**EXERCISE REQUIREMENTS:** Copy out the listing that follows, exact in every word, and skip the images.

------------

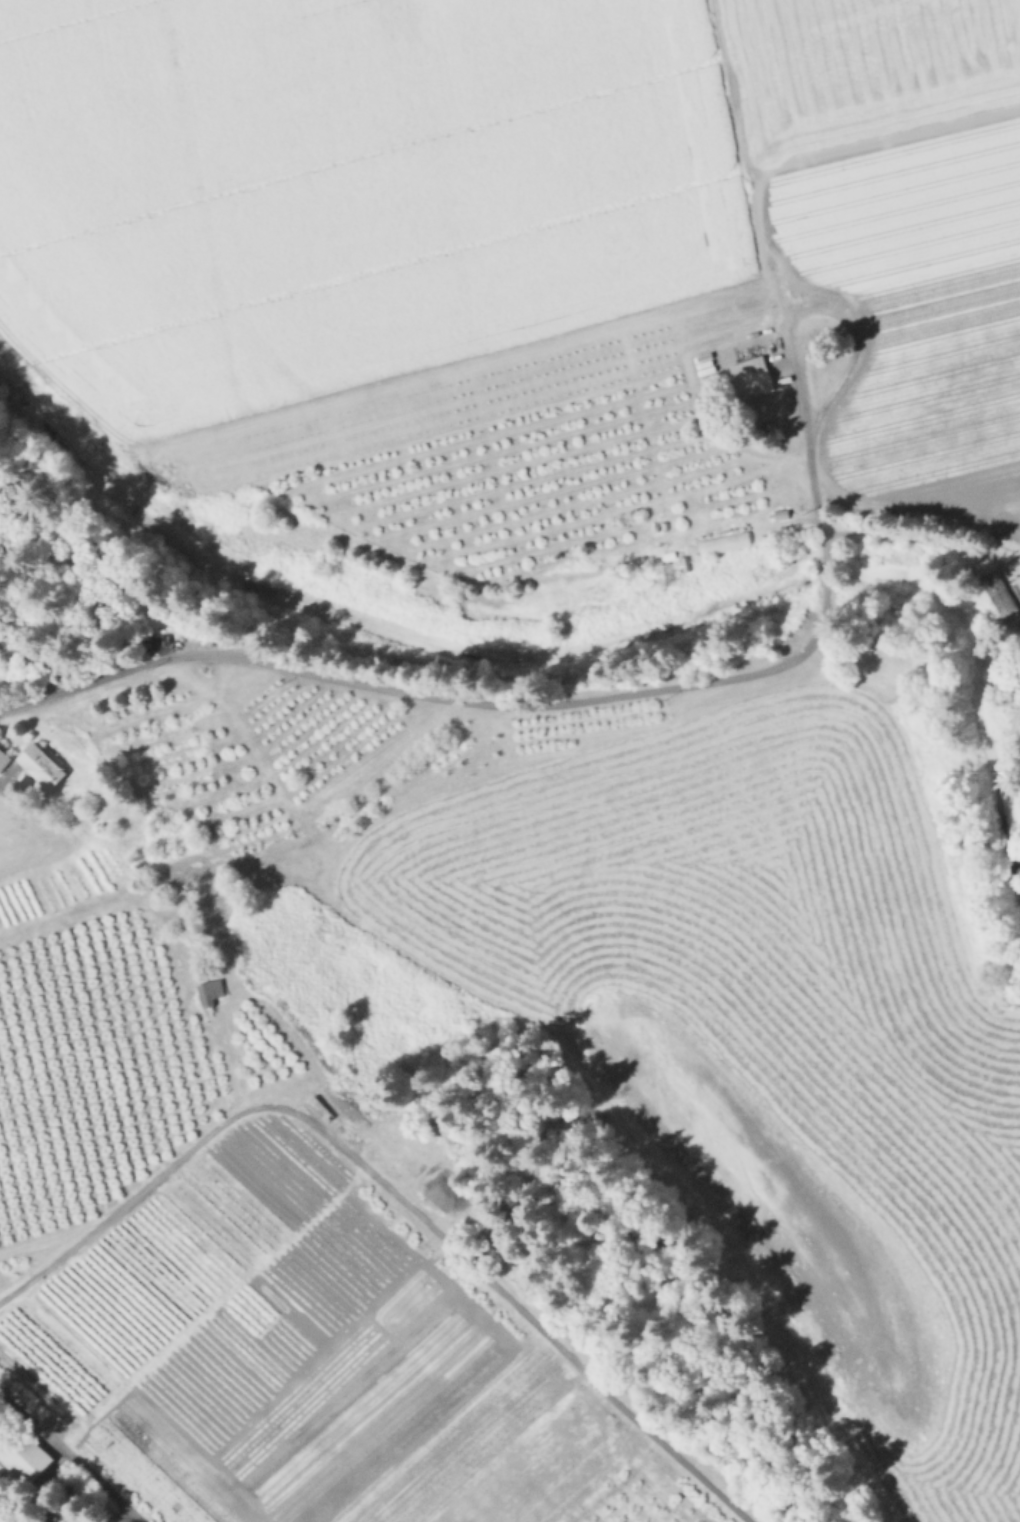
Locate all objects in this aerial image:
road: (738, 101)
crop: (526, 269)
building: (747, 370)
park: (36, 483)
road: (911, 537)
building: (665, 577)
river: (831, 581)
building: (993, 592)
river: (371, 628)
road: (563, 704)
building: (1, 752)
building: (2, 762)
building: (37, 764)
building: (205, 995)
crop: (811, 1089)
building: (319, 1110)
road: (159, 1179)
building: (21, 1445)
road: (67, 1457)
building: (2, 1467)
building: (49, 1506)

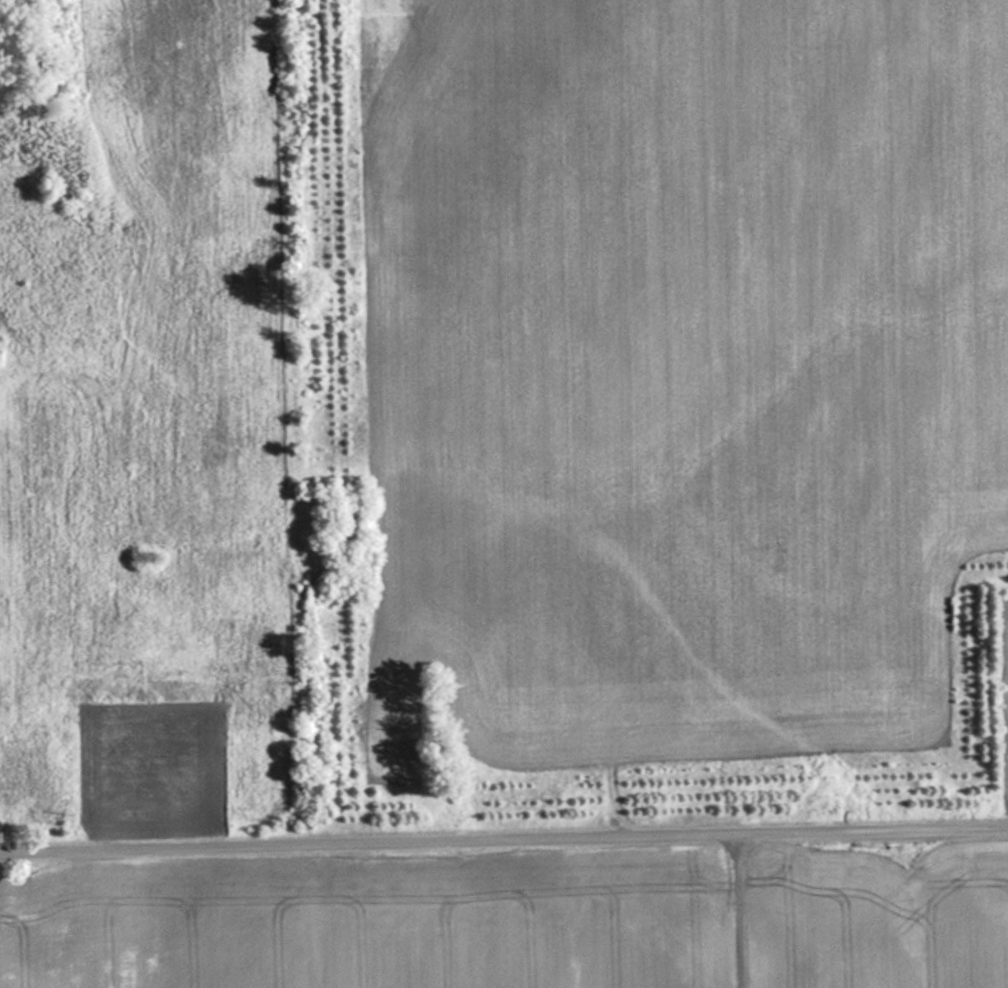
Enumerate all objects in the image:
building: (123, 750)
building: (136, 789)
road: (504, 842)
building: (800, 901)
building: (751, 925)

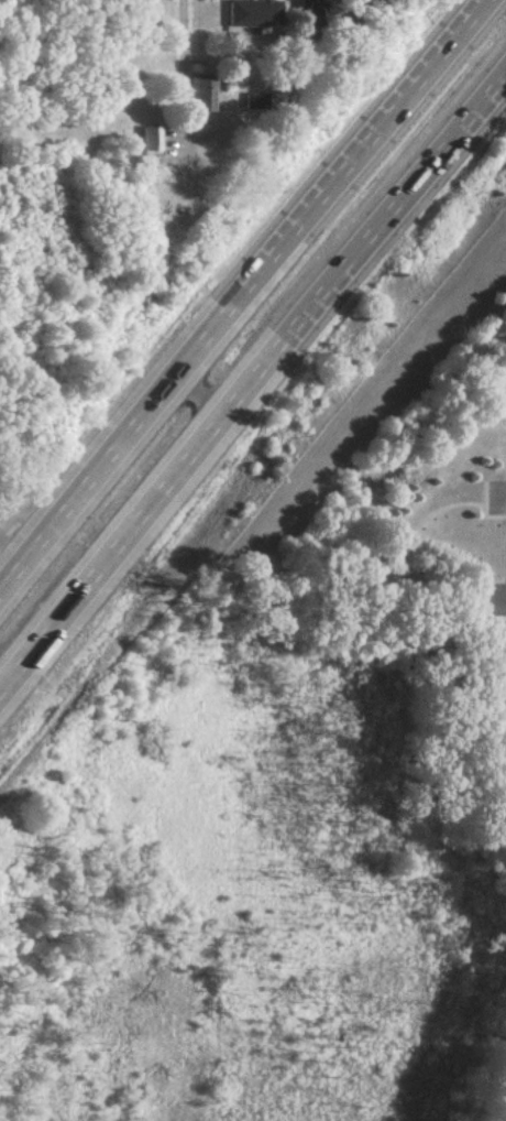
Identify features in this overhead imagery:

------------

**REPLY:**
Locate all objects in this aerial image:
road: (738, 101)
crop: (526, 269)
building: (747, 370)
park: (36, 483)
road: (911, 537)
building: (665, 577)
river: (831, 581)
building: (993, 592)
river: (371, 628)
road: (563, 704)
building: (1, 752)
building: (2, 762)
building: (37, 764)
building: (205, 995)
crop: (811, 1089)
building: (319, 1110)
road: (159, 1179)
building: (21, 1445)
road: (67, 1457)
building: (2, 1467)
building: (49, 1506)

Enumerate all objects in the image:
building: (123, 750)
building: (136, 789)
road: (504, 842)
building: (800, 901)
building: (751, 925)

Identify features in this overhead imagery:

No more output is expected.